* [Problem requirements]
Transcribe the data below word for word, leaving the pictures out of your copy.

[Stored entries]
• • • •
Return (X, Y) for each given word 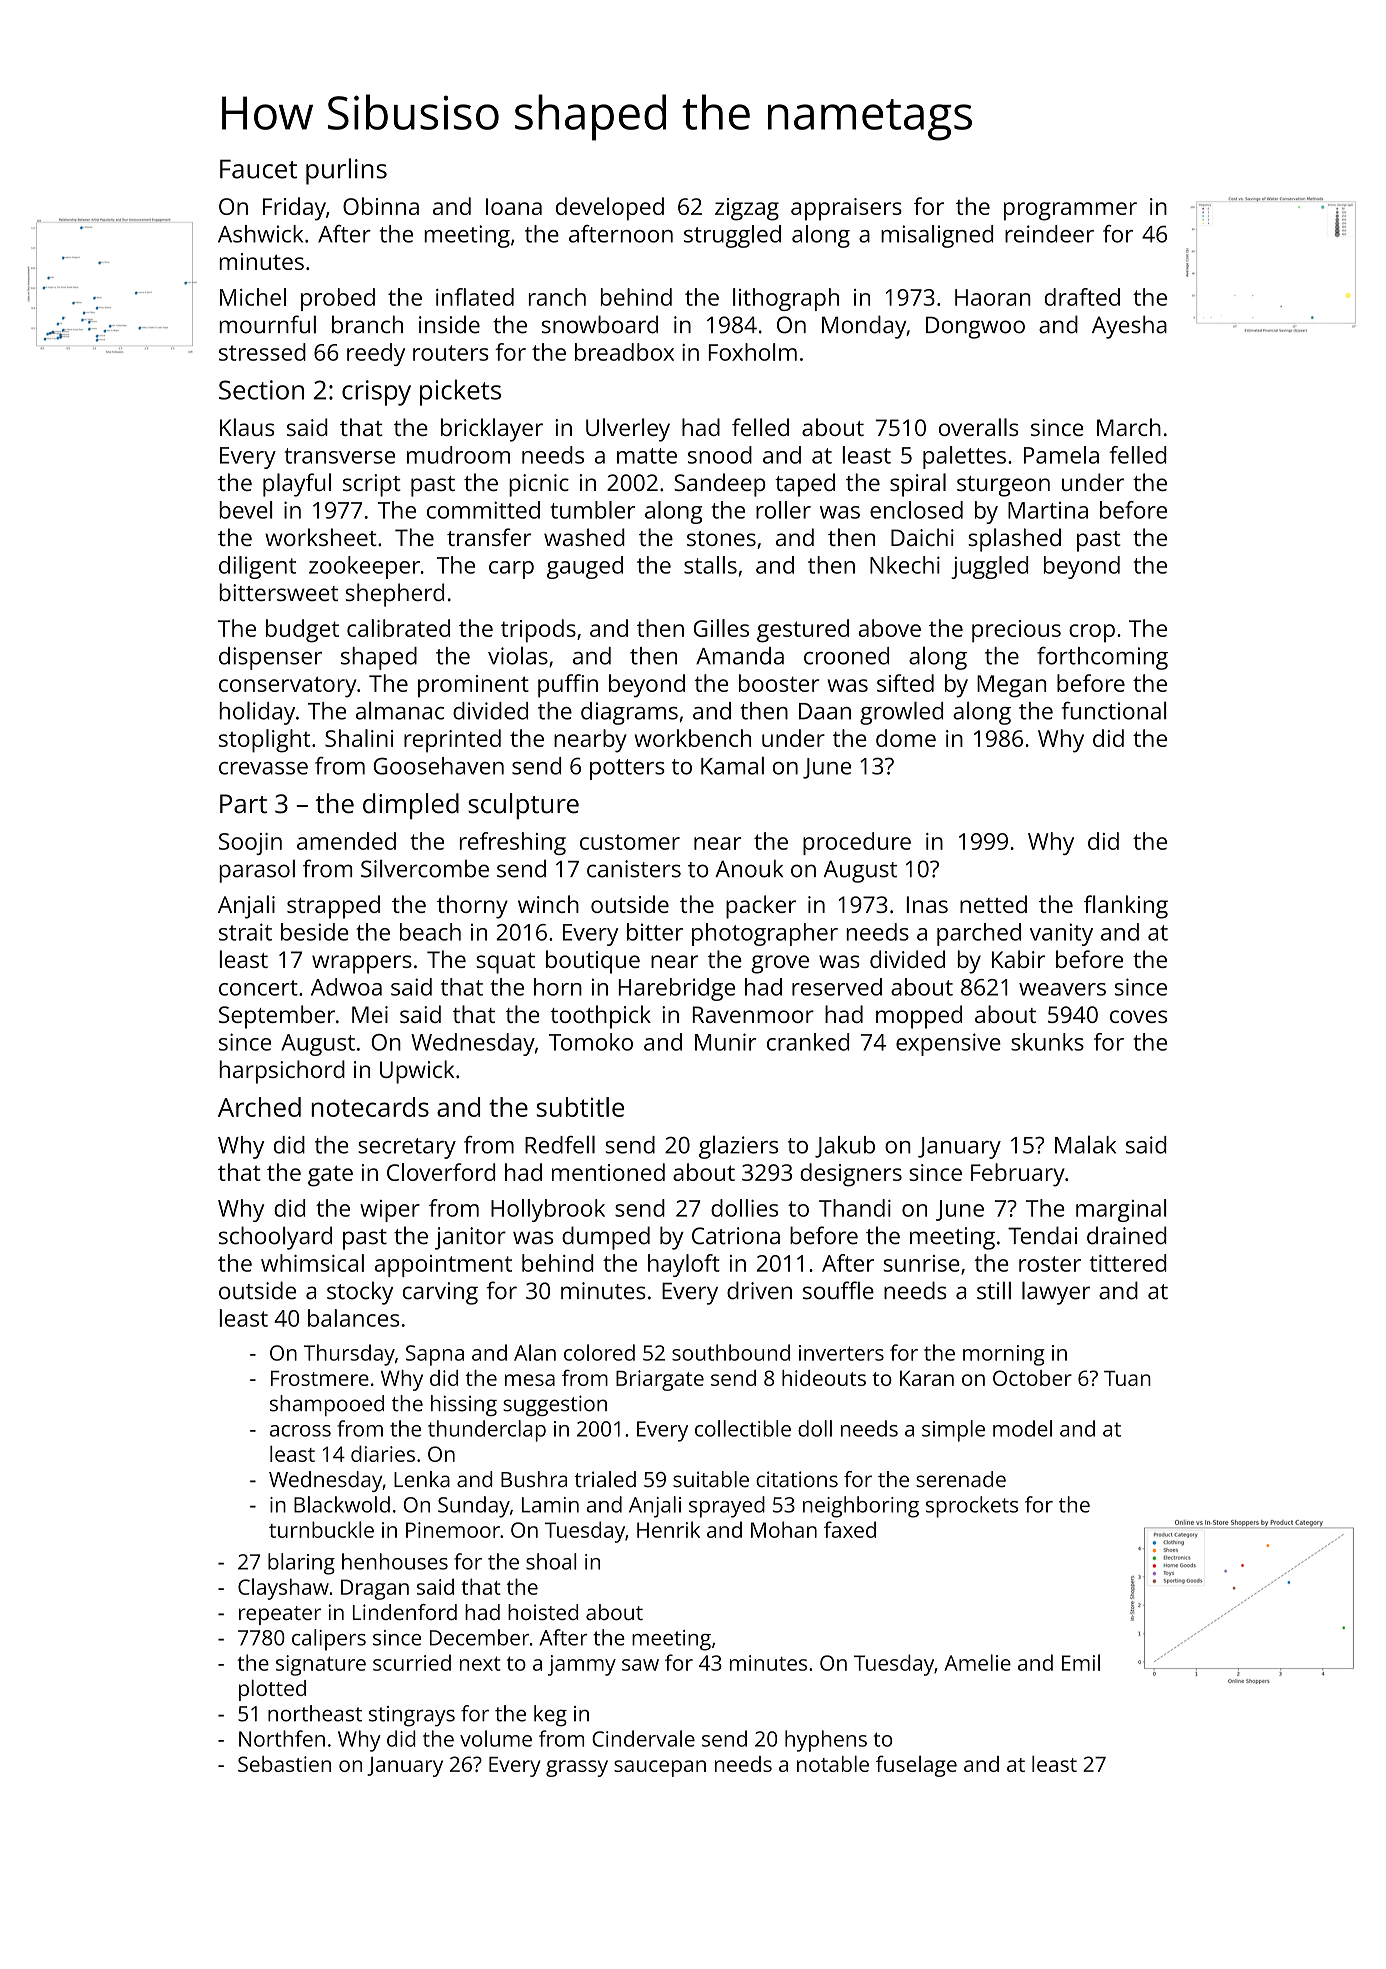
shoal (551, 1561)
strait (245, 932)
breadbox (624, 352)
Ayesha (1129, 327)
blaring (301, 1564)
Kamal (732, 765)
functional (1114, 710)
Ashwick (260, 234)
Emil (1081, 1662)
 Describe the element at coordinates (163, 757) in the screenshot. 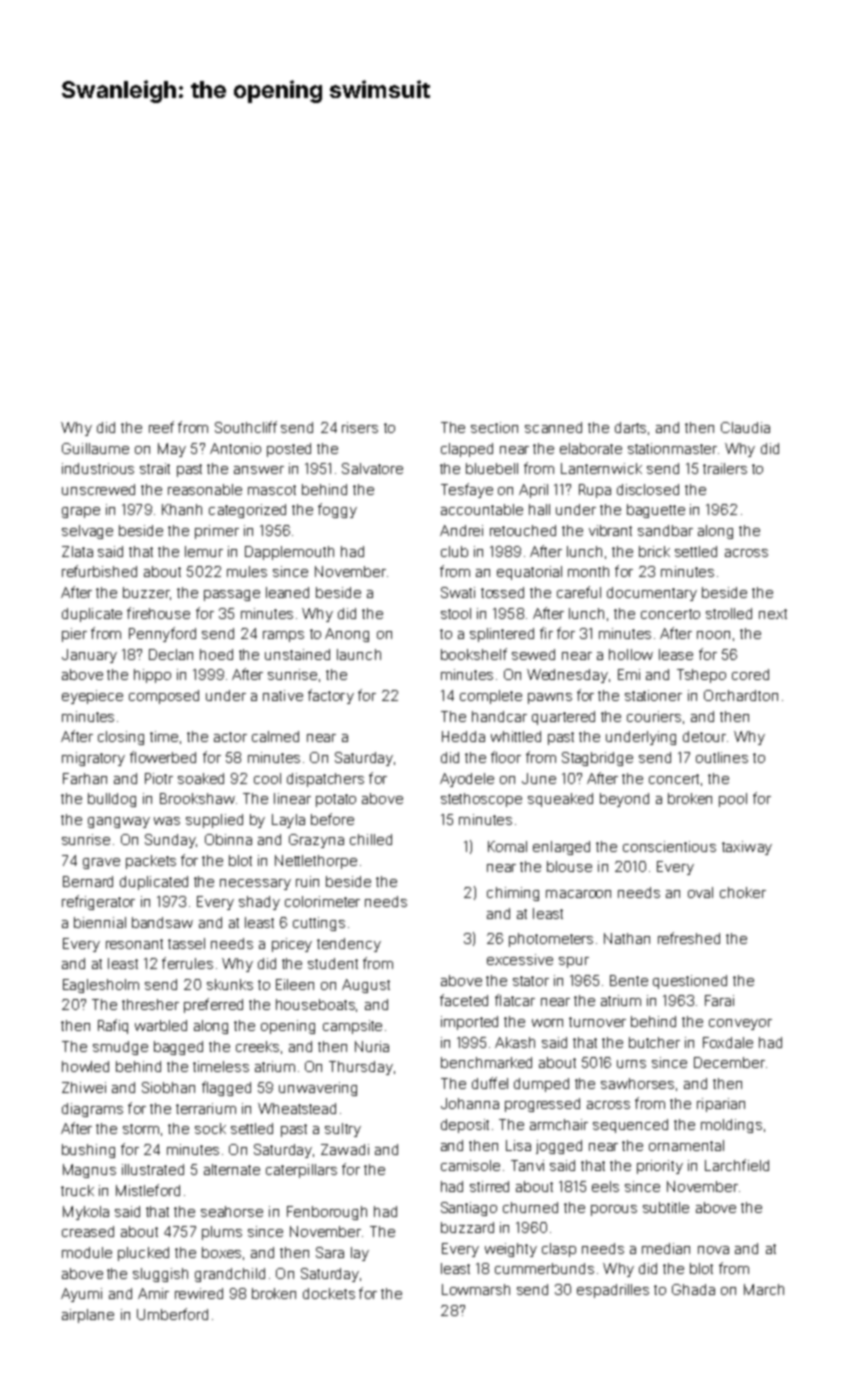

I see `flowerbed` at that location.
• • • •
* [Written answer]
Return (X, Y) for each given word 
shoal (551, 1561)
strait (245, 932)
breadbox (624, 352)
Ayesha (1129, 327)
blaring (301, 1564)
Kamal (732, 765)
functional (1114, 710)
Ashwick (260, 234)
Emil (1081, 1662)
 Describe the element at coordinates (163, 757) in the screenshot. 

I see `flowerbed` at that location.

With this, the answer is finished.